Image sets with object changes
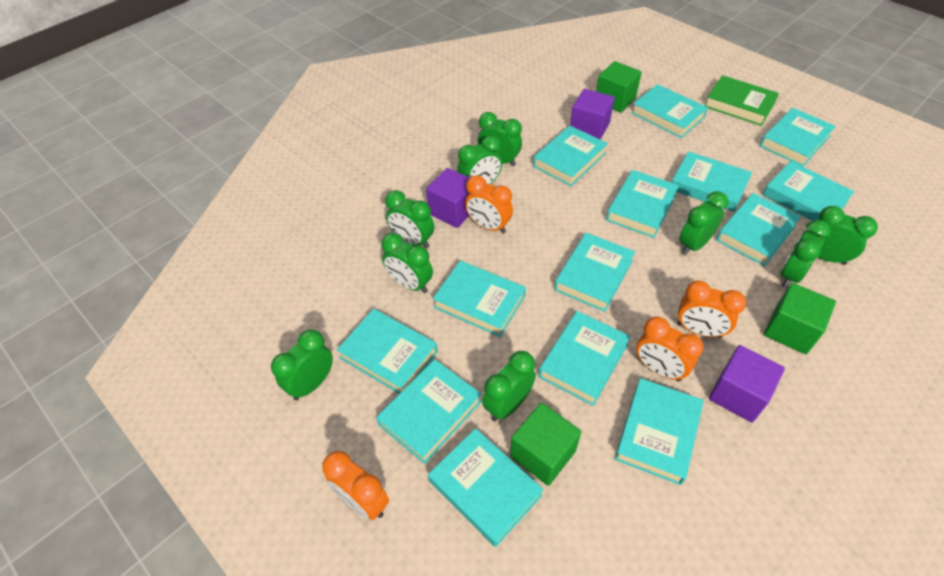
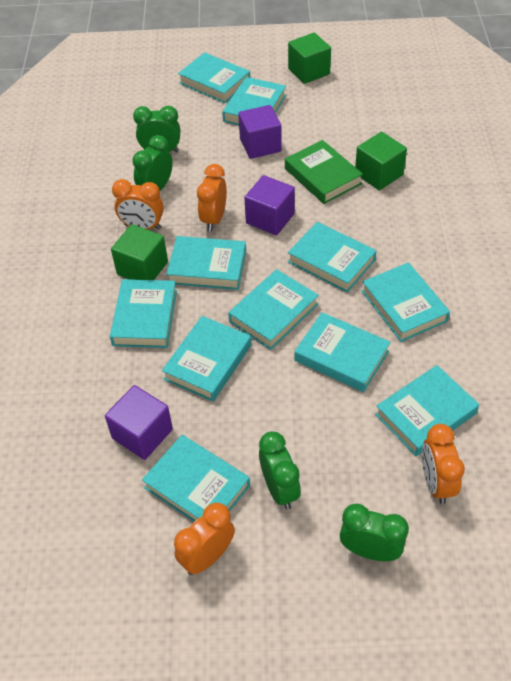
green clock: 9 -> 4
turquoise book: 14 -> 11

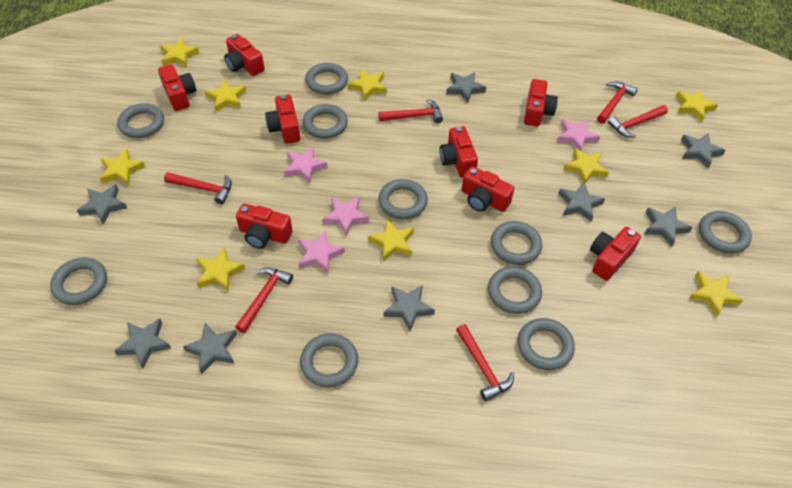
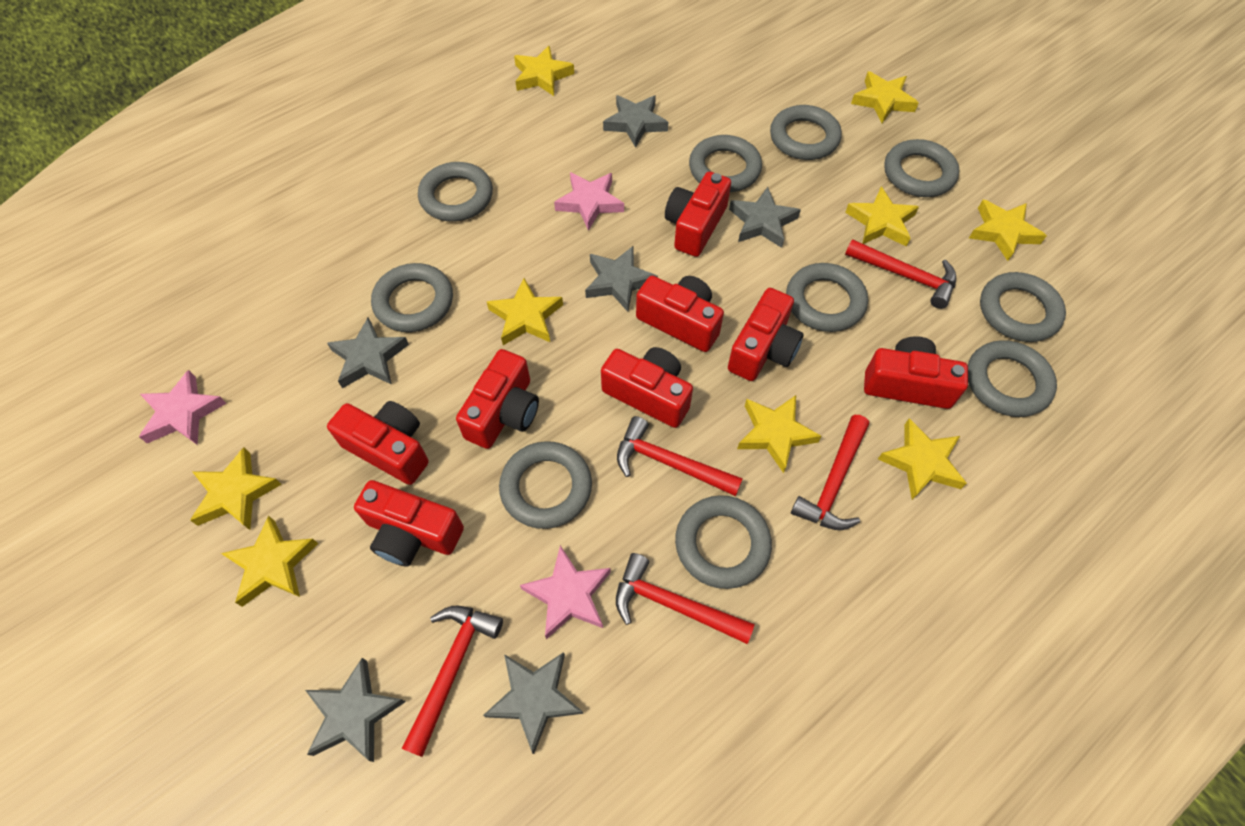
grey star: 8 -> 6
pink star: 4 -> 3
red hammer: 6 -> 5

_TASK DESCRIPTION_. Please write every line above out exactly as given, except for any pictures.

_TASK RESULT_.
green clock: 9 -> 4
turquoise book: 14 -> 11

grey star: 8 -> 6
pink star: 4 -> 3
red hammer: 6 -> 5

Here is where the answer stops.